Repeat the records below word for word and omit each image.

## Image sequences with shape edits
########
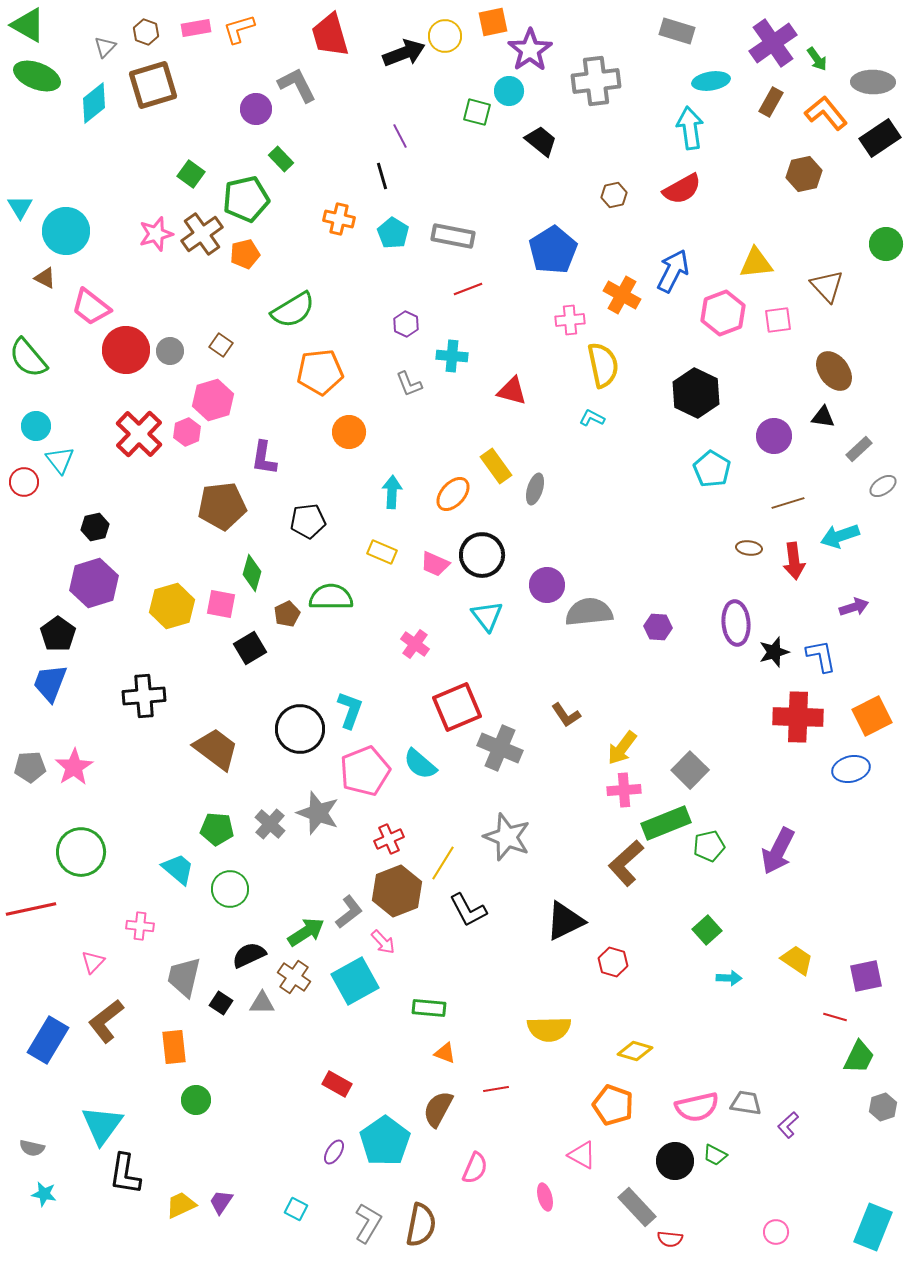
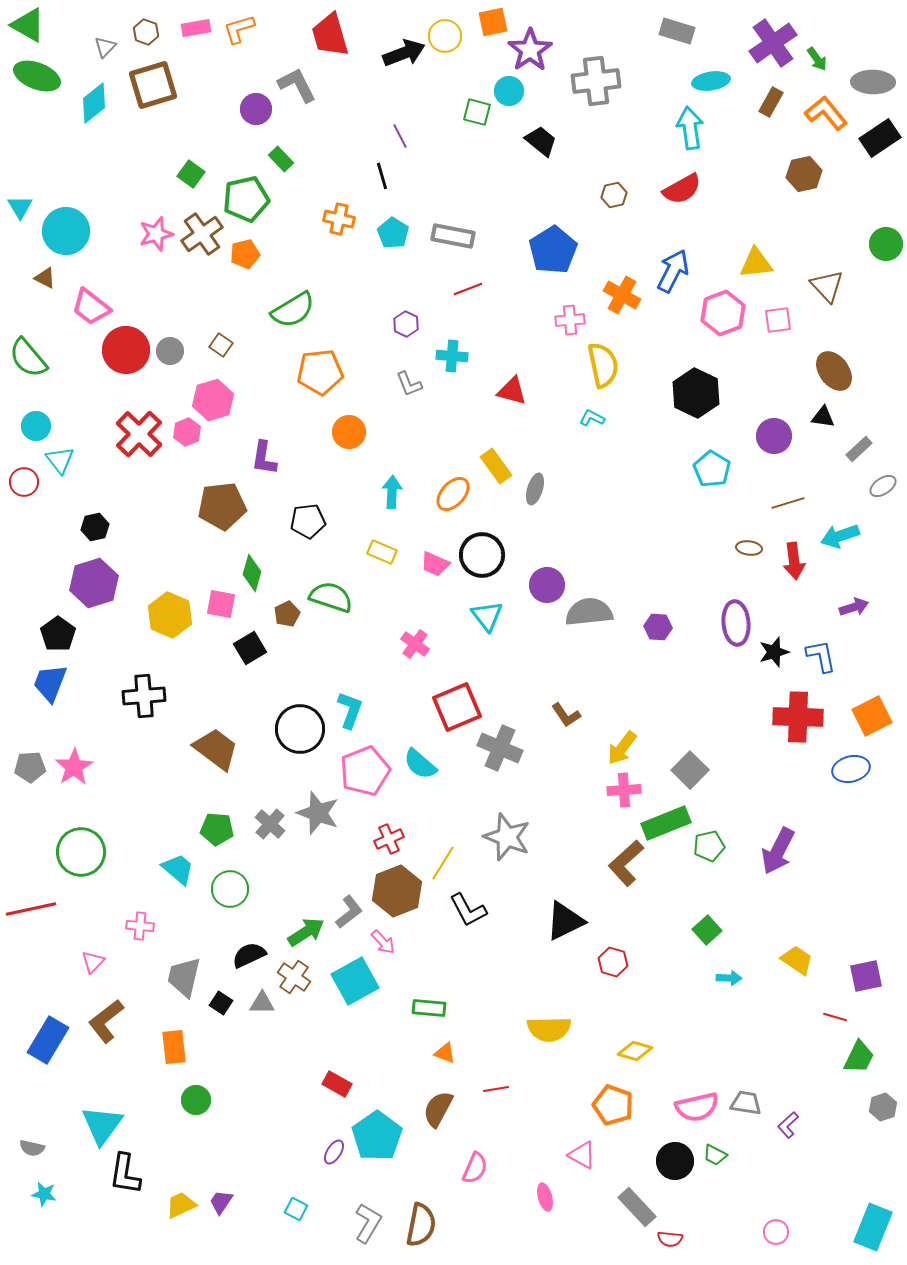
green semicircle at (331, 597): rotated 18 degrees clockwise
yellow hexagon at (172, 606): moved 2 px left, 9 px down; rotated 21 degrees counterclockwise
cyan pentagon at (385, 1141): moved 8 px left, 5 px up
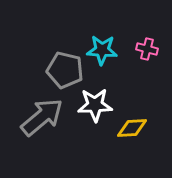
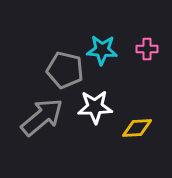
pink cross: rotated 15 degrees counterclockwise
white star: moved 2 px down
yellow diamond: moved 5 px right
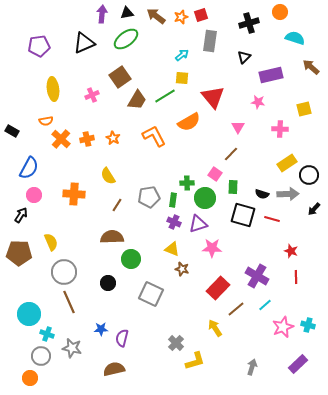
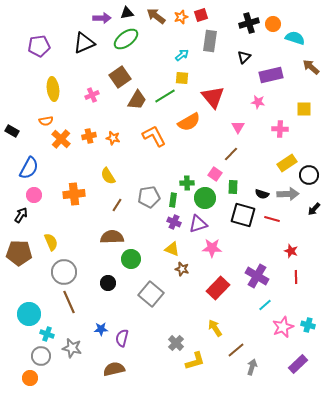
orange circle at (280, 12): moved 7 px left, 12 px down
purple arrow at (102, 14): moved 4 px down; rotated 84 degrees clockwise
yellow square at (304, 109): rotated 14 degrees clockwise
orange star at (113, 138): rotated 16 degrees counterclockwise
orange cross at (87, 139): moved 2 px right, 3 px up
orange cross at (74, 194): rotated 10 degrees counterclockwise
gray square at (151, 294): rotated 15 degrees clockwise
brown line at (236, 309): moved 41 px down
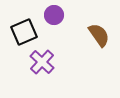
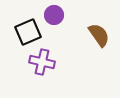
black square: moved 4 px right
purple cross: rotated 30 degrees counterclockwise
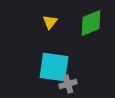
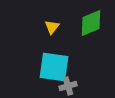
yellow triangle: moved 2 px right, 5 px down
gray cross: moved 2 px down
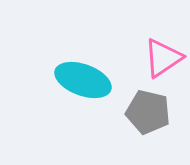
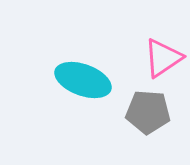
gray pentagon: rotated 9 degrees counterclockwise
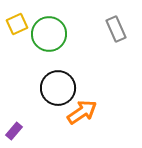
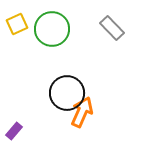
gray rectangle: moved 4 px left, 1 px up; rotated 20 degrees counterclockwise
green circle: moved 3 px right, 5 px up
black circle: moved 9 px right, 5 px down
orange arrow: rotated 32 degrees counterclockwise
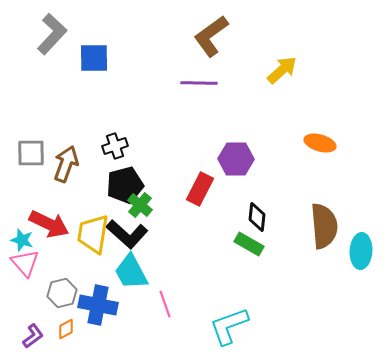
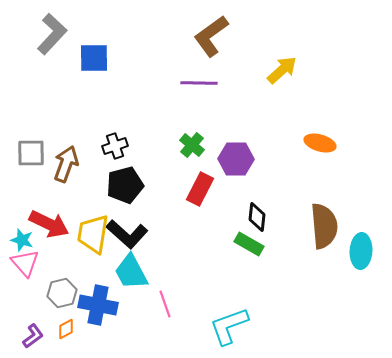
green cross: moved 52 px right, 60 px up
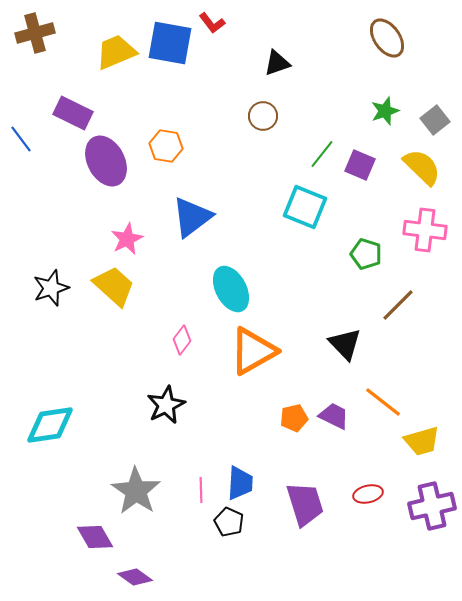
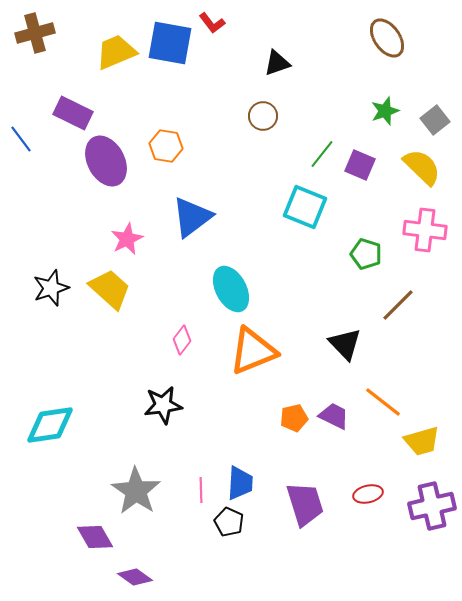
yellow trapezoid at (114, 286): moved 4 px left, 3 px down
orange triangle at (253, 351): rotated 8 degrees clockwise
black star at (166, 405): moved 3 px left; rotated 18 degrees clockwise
########
## Response to the exercise
green semicircle at (331, 597): rotated 18 degrees clockwise
yellow hexagon at (172, 606): moved 2 px left, 9 px down; rotated 21 degrees counterclockwise
cyan pentagon at (385, 1141): moved 8 px left, 5 px up
pink cross: rotated 15 degrees counterclockwise
white star: moved 2 px down
yellow diamond: moved 5 px right
orange circle at (280, 12): moved 7 px left, 12 px down
purple arrow at (102, 14): moved 4 px down; rotated 84 degrees clockwise
yellow square at (304, 109): rotated 14 degrees clockwise
orange star at (113, 138): rotated 16 degrees counterclockwise
orange cross at (87, 139): moved 2 px right, 3 px up
orange cross at (74, 194): rotated 10 degrees counterclockwise
gray square at (151, 294): rotated 15 degrees clockwise
brown line at (236, 309): moved 41 px down
black square: moved 4 px right
purple cross: rotated 30 degrees counterclockwise
yellow triangle: moved 2 px right, 5 px down
gray cross: moved 2 px down
gray pentagon: rotated 9 degrees counterclockwise
gray rectangle: moved 4 px left, 1 px up; rotated 20 degrees counterclockwise
green circle: moved 3 px right, 5 px up
black circle: moved 9 px right, 5 px down
orange arrow: rotated 32 degrees counterclockwise
green cross: moved 52 px right, 60 px up
yellow trapezoid at (114, 286): moved 4 px left, 3 px down
orange triangle at (253, 351): rotated 8 degrees clockwise
black star at (166, 405): moved 3 px left; rotated 18 degrees clockwise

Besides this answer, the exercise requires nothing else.